▶ _Brief_
Transcribe all records exactly; omit pictures.

▶ _Records to use_

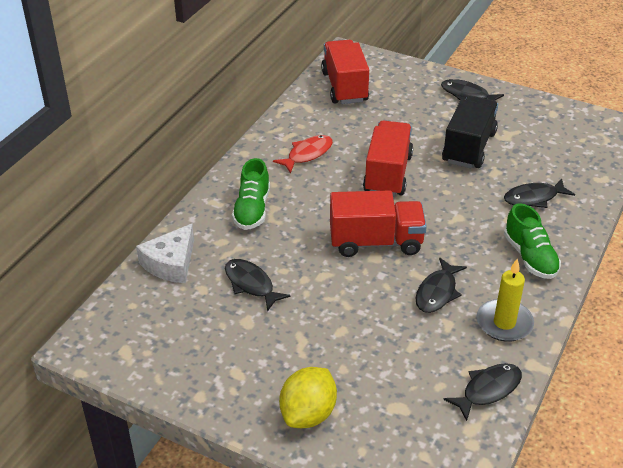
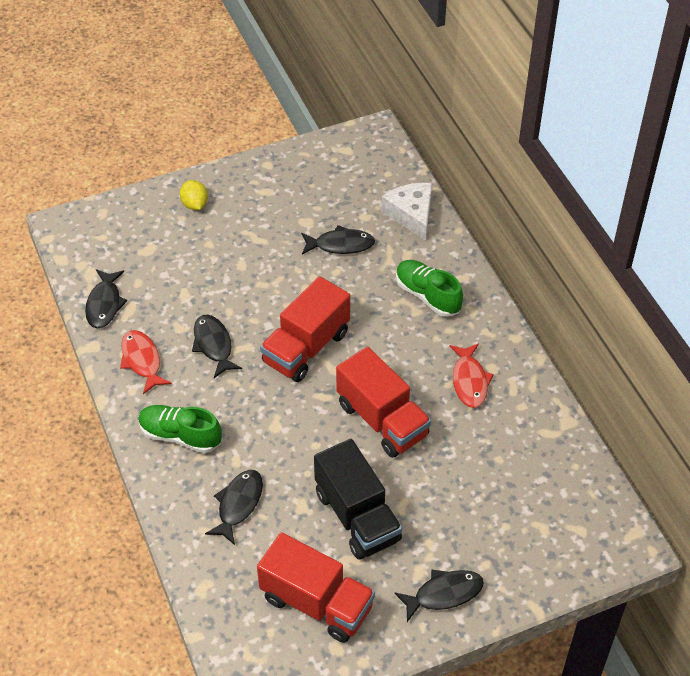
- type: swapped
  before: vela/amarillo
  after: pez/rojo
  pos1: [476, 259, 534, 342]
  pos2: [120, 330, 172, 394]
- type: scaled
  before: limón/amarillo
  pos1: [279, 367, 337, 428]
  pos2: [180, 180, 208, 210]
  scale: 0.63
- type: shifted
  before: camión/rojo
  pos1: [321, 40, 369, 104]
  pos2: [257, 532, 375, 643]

▶ _Exercise result_
- type: swapped
  before: vela/amarillo
  after: pez/rojo
  pos1: [476, 259, 534, 342]
  pos2: [120, 330, 172, 394]
- type: scaled
  before: limón/amarillo
  pos1: [279, 367, 337, 428]
  pos2: [180, 180, 208, 210]
  scale: 0.63
- type: shifted
  before: camión/rojo
  pos1: [321, 40, 369, 104]
  pos2: [257, 532, 375, 643]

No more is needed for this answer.